*** Data to use Section Begins ***
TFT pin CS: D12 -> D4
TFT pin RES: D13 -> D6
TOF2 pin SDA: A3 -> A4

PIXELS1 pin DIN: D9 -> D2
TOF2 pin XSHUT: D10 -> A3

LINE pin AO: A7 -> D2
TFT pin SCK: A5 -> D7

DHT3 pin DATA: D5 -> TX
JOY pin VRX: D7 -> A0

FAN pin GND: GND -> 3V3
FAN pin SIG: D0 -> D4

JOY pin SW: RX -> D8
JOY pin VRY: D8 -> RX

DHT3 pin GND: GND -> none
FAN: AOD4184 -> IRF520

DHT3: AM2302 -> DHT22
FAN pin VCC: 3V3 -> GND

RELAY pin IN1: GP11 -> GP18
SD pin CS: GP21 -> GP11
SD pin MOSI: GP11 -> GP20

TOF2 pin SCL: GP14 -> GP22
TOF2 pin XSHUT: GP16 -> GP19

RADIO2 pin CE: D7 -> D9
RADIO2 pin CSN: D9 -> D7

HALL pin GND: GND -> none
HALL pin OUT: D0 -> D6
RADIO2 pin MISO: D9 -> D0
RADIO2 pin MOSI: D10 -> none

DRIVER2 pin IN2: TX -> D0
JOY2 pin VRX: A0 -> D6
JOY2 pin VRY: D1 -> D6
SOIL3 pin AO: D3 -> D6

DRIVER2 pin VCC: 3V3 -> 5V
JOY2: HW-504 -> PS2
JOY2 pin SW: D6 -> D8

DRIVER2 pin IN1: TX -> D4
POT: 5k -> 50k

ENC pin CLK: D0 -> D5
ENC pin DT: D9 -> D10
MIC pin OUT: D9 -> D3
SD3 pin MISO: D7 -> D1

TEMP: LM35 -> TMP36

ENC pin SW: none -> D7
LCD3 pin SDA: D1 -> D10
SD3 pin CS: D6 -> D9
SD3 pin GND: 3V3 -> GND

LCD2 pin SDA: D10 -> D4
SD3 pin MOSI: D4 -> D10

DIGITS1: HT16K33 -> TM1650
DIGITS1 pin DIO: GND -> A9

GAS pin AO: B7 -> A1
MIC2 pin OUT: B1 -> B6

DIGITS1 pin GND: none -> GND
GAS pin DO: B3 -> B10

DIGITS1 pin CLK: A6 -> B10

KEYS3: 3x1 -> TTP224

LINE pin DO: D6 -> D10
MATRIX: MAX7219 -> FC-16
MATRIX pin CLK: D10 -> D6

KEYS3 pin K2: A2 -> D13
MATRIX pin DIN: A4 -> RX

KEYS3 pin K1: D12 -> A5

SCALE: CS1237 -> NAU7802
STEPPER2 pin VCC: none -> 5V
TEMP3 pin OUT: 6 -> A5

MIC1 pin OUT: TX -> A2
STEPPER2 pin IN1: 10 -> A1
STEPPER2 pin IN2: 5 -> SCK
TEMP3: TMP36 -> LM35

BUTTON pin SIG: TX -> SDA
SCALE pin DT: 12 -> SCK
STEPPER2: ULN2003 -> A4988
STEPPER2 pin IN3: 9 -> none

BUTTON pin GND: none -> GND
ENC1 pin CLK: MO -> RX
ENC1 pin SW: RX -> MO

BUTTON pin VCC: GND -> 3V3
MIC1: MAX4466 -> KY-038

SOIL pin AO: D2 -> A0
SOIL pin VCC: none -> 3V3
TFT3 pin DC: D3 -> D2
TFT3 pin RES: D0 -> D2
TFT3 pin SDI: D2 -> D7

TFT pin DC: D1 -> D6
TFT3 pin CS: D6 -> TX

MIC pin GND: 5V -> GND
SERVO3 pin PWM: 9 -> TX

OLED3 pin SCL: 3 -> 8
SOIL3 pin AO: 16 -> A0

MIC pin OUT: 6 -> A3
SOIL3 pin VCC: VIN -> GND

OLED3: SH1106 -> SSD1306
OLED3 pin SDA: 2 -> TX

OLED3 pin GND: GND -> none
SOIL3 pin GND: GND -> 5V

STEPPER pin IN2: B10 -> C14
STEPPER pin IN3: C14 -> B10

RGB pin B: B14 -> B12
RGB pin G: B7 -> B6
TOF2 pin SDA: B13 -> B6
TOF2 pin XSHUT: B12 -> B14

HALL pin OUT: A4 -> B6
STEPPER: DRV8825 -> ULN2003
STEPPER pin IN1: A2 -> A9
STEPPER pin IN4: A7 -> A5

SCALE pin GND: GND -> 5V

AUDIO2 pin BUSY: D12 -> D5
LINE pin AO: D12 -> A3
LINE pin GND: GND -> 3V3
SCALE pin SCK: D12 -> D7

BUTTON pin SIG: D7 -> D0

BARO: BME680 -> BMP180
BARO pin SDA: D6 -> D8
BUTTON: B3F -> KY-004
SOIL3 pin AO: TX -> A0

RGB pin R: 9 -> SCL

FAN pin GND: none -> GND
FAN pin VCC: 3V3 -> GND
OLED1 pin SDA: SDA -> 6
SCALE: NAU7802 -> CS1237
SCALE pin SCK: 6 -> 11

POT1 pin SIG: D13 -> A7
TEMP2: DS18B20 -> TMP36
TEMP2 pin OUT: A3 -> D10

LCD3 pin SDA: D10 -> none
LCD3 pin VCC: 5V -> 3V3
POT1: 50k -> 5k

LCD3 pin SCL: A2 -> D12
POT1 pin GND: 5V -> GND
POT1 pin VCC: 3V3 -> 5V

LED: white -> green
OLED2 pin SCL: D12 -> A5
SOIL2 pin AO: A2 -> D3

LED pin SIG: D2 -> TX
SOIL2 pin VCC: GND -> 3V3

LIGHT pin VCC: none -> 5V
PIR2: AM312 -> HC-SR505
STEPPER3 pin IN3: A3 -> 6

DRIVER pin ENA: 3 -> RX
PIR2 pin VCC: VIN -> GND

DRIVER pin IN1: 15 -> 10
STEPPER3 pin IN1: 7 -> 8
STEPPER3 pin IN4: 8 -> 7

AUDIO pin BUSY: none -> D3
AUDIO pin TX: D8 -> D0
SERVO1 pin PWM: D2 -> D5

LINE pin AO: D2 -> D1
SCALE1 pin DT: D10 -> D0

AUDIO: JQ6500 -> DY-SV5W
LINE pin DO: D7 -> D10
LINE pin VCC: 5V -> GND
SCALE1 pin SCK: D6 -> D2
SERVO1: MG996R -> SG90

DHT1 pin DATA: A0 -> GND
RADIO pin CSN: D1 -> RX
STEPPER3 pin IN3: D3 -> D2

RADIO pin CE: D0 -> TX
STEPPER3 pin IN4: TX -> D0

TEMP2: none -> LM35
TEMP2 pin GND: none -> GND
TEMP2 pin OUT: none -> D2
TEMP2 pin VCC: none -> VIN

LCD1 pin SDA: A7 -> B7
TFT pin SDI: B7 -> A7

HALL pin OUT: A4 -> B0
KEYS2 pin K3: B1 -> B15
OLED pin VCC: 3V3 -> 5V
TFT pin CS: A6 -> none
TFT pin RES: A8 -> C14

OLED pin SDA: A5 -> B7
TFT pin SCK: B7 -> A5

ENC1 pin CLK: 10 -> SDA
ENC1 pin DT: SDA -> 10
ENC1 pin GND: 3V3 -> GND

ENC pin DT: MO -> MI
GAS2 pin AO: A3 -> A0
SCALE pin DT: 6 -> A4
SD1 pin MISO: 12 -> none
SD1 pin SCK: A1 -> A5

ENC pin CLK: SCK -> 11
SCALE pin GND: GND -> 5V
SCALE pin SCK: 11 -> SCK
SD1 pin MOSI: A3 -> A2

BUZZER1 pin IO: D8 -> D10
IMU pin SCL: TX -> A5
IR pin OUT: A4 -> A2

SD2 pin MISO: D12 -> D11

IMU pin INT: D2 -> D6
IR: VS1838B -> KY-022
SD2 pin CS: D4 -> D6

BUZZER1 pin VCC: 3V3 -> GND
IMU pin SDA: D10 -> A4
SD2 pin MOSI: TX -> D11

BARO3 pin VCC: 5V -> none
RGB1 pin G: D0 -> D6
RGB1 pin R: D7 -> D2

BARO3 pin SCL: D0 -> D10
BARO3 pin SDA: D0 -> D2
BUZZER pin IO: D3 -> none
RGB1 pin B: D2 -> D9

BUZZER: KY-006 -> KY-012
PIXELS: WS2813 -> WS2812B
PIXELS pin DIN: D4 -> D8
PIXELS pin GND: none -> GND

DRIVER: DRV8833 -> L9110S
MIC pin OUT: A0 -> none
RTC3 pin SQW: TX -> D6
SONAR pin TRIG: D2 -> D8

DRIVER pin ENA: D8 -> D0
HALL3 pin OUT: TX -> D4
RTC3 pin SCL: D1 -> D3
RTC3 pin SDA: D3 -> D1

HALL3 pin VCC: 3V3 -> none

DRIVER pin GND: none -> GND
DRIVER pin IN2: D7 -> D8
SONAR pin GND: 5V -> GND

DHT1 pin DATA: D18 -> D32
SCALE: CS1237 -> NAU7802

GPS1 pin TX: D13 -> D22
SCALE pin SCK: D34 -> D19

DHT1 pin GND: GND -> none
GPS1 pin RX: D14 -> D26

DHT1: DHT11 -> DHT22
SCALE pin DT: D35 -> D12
*** Data to use Section Ends ***
### Problem:
Nothing should appear in the answer except the lines above from the line with "RADIO pin CE: D0 -> TX" through the line with "ENC1 pin GND: 3V3 -> GND", both included, written out exactly.

### Answer section:
RADIO pin CE: D0 -> TX
STEPPER3 pin IN4: TX -> D0

TEMP2: none -> LM35
TEMP2 pin GND: none -> GND
TEMP2 pin OUT: none -> D2
TEMP2 pin VCC: none -> VIN

LCD1 pin SDA: A7 -> B7
TFT pin SDI: B7 -> A7

HALL pin OUT: A4 -> B0
KEYS2 pin K3: B1 -> B15
OLED pin VCC: 3V3 -> 5V
TFT pin CS: A6 -> none
TFT pin RES: A8 -> C14

OLED pin SDA: A5 -> B7
TFT pin SCK: B7 -> A5

ENC1 pin CLK: 10 -> SDA
ENC1 pin DT: SDA -> 10
ENC1 pin GND: 3V3 -> GND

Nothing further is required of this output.